Directions:
Search the records for lines that contain the word "plate". Copy them all.

Information provided:
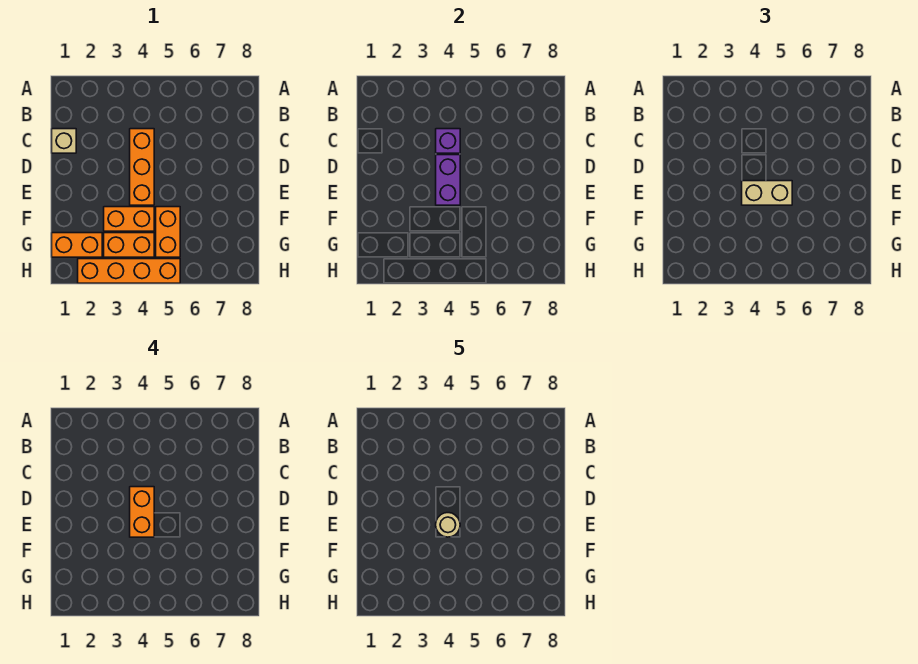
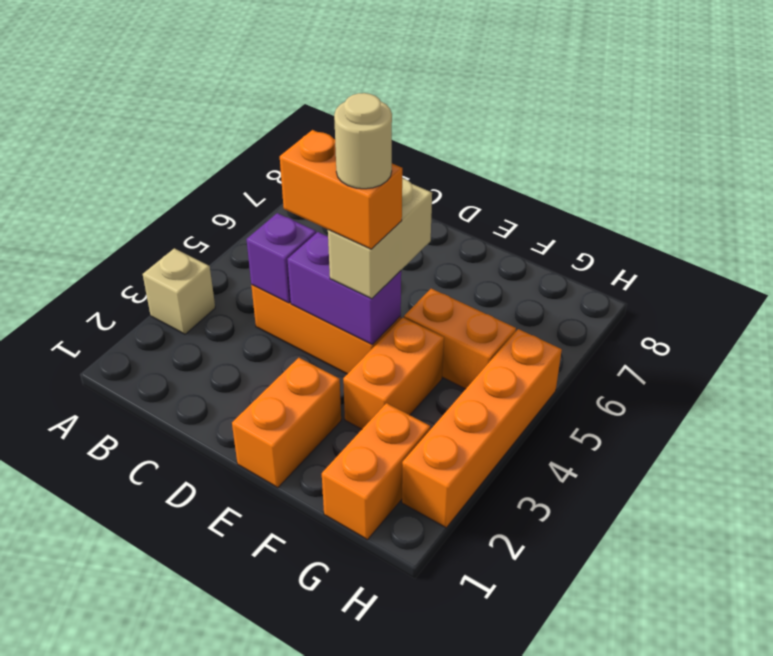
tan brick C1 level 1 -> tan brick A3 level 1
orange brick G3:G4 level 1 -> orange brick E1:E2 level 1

...

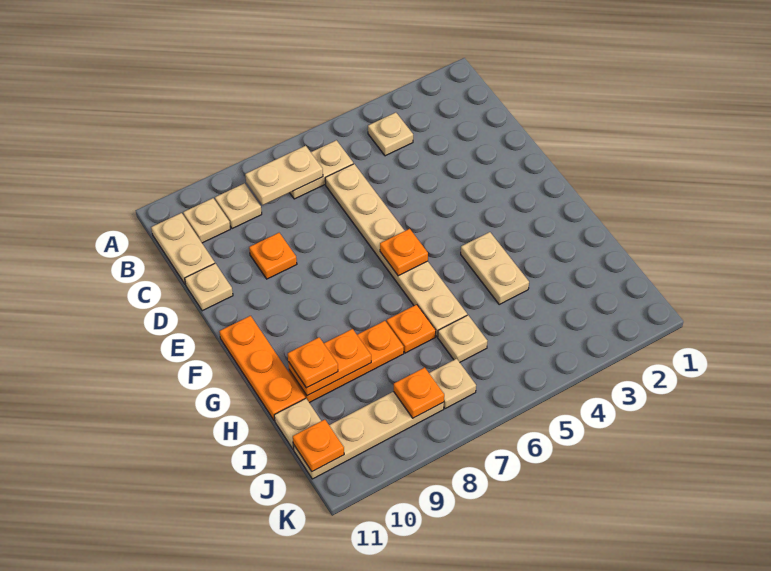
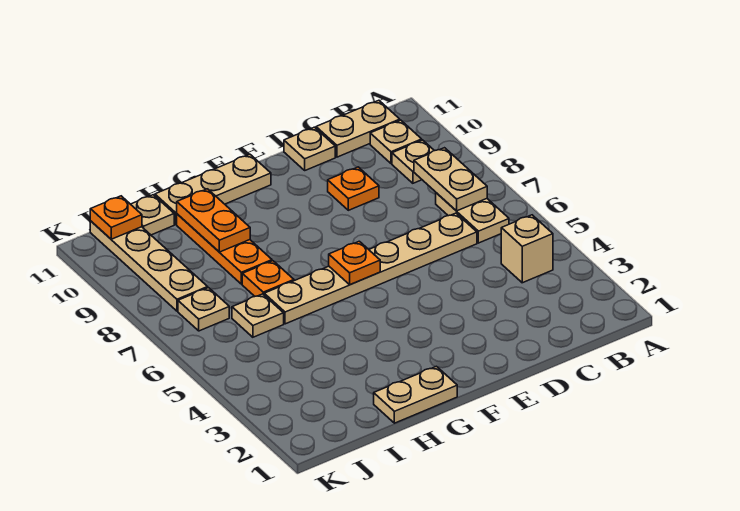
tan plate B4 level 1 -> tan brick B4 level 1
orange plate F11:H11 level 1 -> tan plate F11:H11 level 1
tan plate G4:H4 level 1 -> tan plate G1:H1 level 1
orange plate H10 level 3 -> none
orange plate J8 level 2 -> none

Task result:
tan plate B4 level 1 -> tan brick B4 level 1
orange plate F11:H11 level 1 -> tan plate F11:H11 level 1
tan plate G4:H4 level 1 -> tan plate G1:H1 level 1
orange plate H10 level 3 -> none
orange plate J8 level 2 -> none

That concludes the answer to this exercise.